Only the lines with the string "replaced" are needed; return each of them from the entries below.

▼▼▼

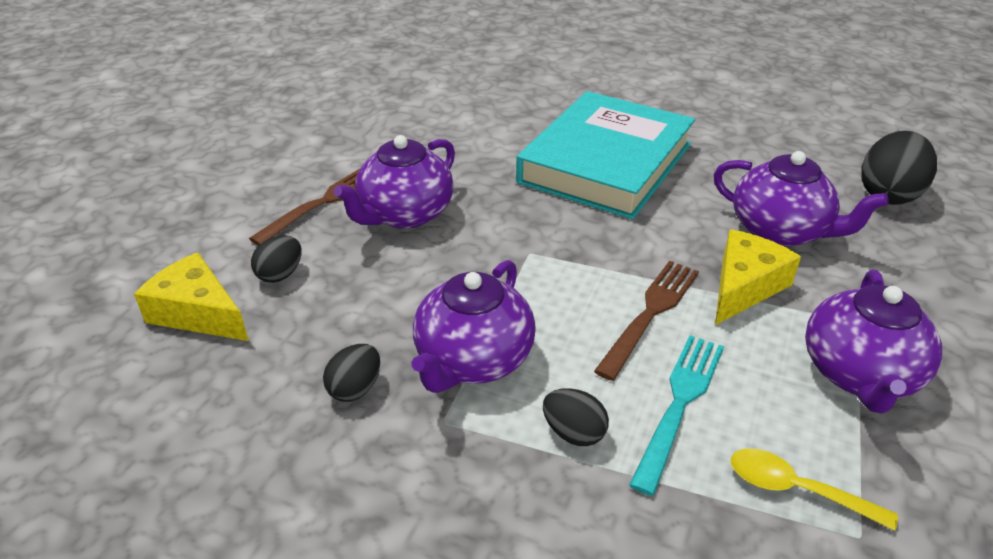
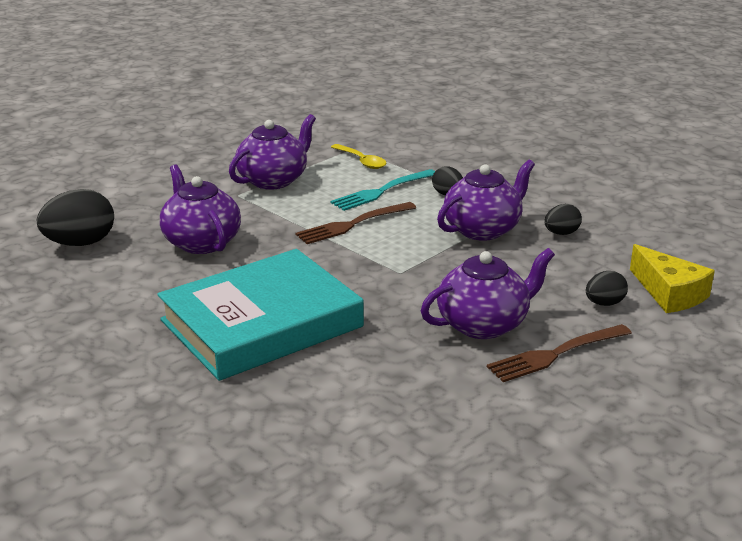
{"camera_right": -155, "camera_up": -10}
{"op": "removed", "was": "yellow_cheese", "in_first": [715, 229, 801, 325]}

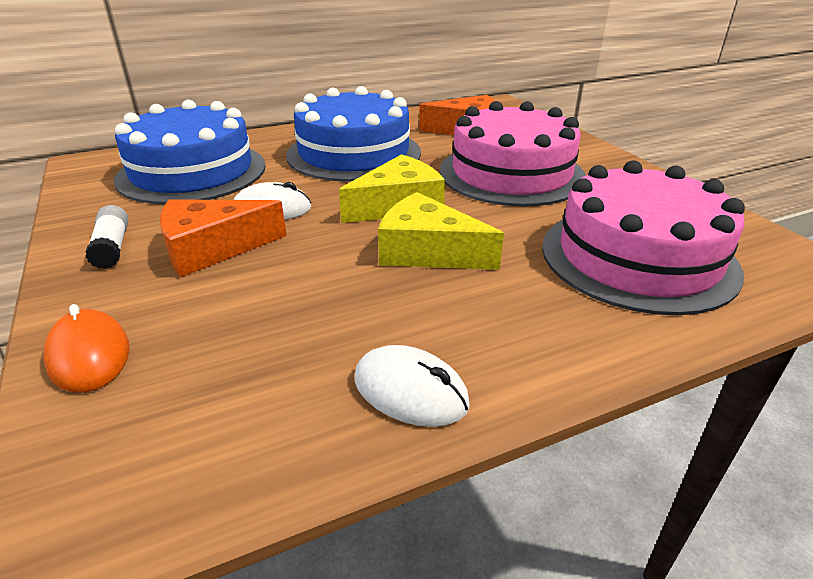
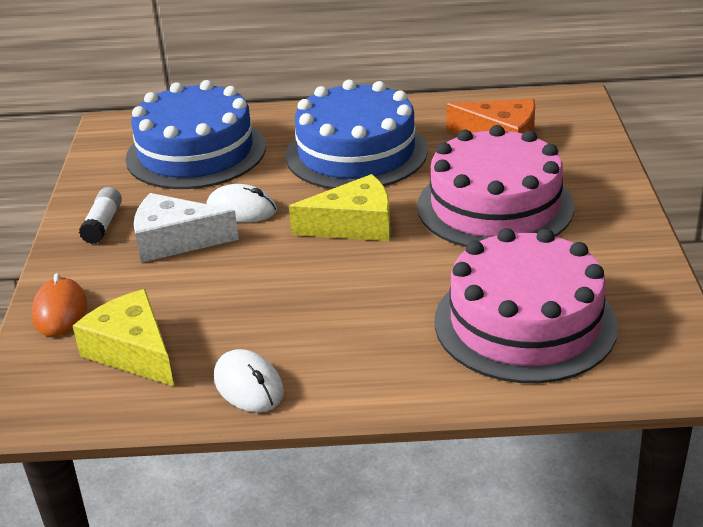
{"camera_right": 25, "camera_up": 0}
{"op": "moved", "was": "yellow_cheese", "in_first": [378, 192, 504, 270], "in_second": [73, 289, 174, 386]}
{"op": "recoloured", "was": "bright_orange_cheese", "now": "snow-white_cheese", "in_first": [160, 199, 287, 278], "in_second": [134, 193, 239, 263]}

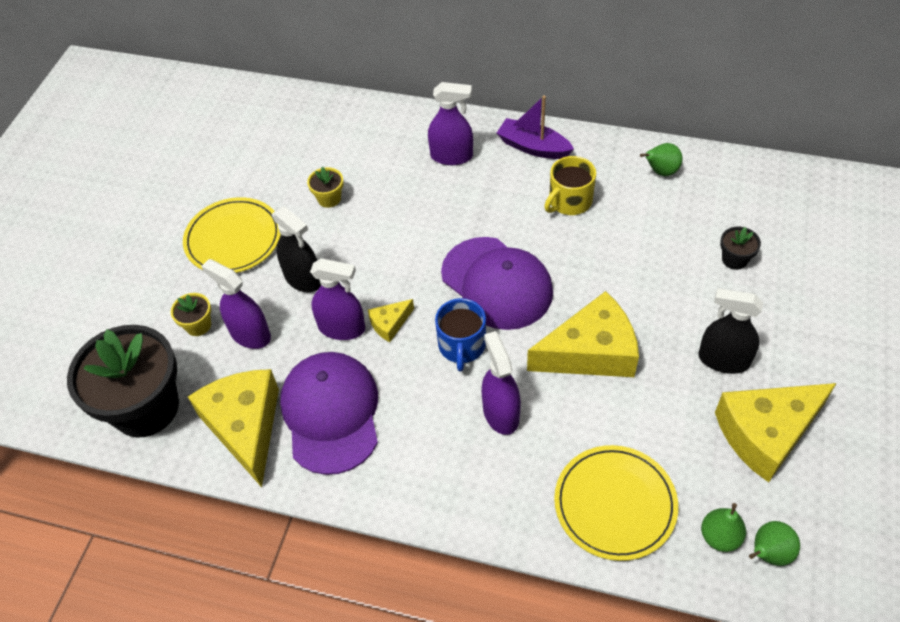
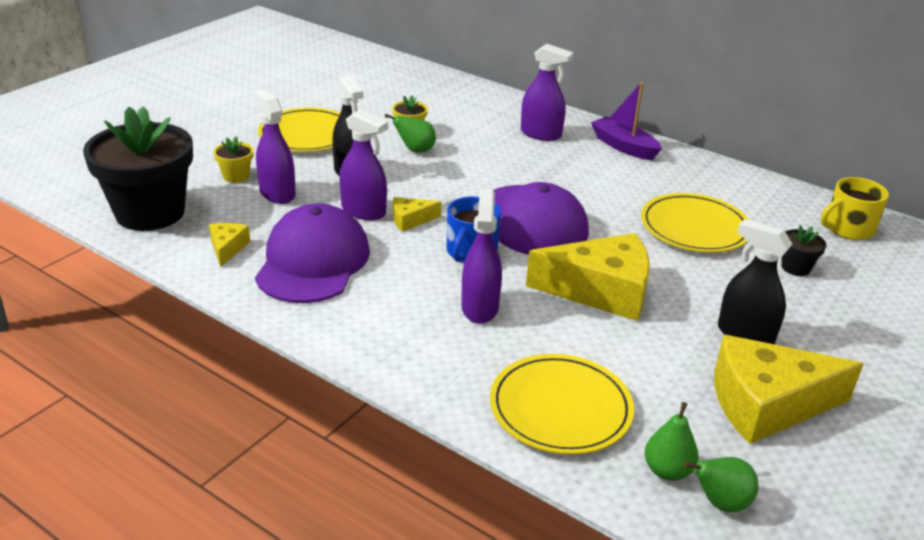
{"camera_right": 15, "camera_up": -20}
{"op": "moved", "was": "leaf-green_toy_pear", "in_first": [640, 143, 683, 176], "in_second": [385, 114, 436, 153]}
{"op": "moved", "was": "yellow_coffee_mug", "in_first": [544, 156, 596, 215], "in_second": [821, 177, 889, 240]}
{"op": "resized", "was": "yellow_cheese", "in_first": [188, 369, 279, 487], "in_second": [209, 223, 250, 267], "ratio": 0.46}
{"op": "added", "now": "yellow_flat_dish", "in_second": [641, 193, 749, 253]}

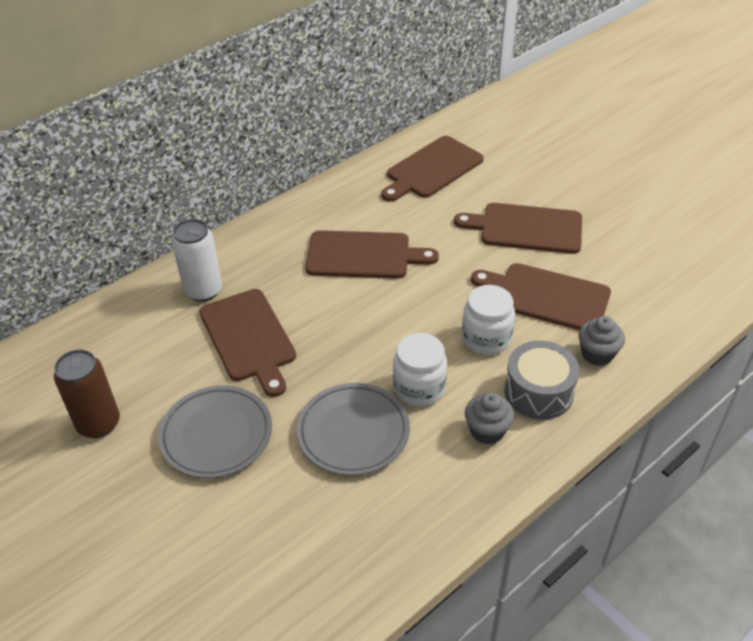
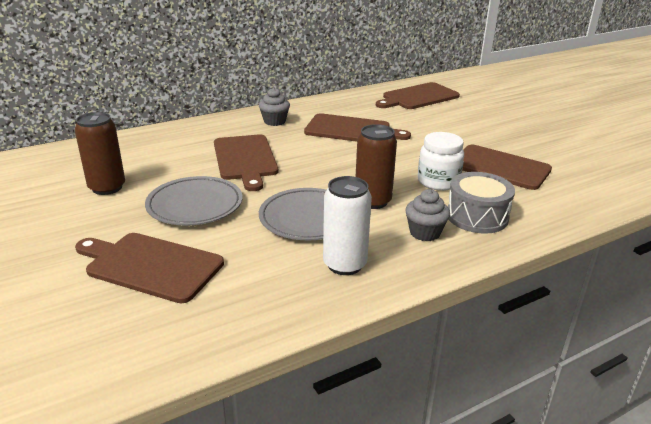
{"camera_right": 10, "camera_up": -15}
{"op": "moved", "was": "brown_bread_board", "in_first": [454, 203, 582, 254], "in_second": [75, 233, 224, 303]}
{"op": "moved", "was": "snow-white_soda_can", "in_first": [171, 219, 222, 302], "in_second": [323, 176, 372, 275]}
{"op": "moved", "was": "gray_fairy_cake", "in_first": [578, 316, 625, 366], "in_second": [259, 88, 290, 126]}
{"op": "replaced", "was": "snow-white_jam_jar", "now": "brown_soda_can", "in_first": [393, 333, 447, 406], "in_second": [356, 124, 397, 209]}

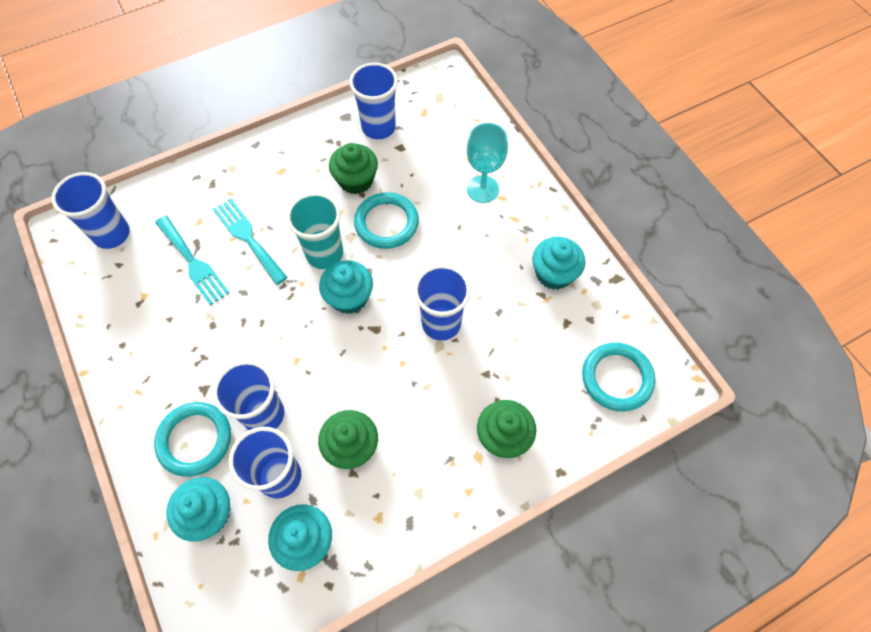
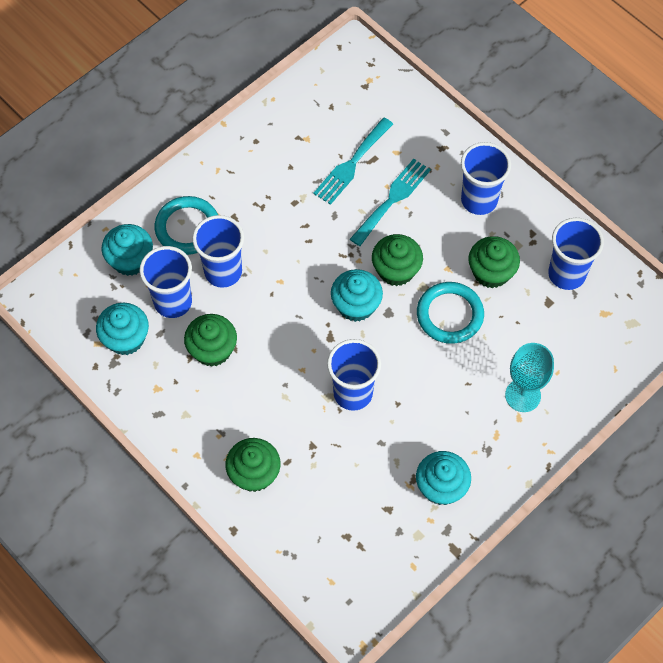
{"camera_right": 75, "camera_up": 0}
{"op": "moved", "was": "blue_cup", "in_first": [51, 172, 130, 249], "in_second": [461, 142, 511, 215]}
{"op": "replaced", "was": "teal_cup", "now": "leaf-green_fairy_cake", "in_first": [286, 193, 343, 269], "in_second": [372, 234, 423, 286]}
{"op": "removed", "was": "teal_ring", "in_first": [582, 343, 655, 411]}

▲▲▲

FINAL ANSWER:
{"op": "replaced", "was": "snow-white_jam_jar", "now": "brown_soda_can", "in_first": [393, 333, 447, 406], "in_second": [356, 124, 397, 209]}
{"op": "replaced", "was": "teal_cup", "now": "leaf-green_fairy_cake", "in_first": [286, 193, 343, 269], "in_second": [372, 234, 423, 286]}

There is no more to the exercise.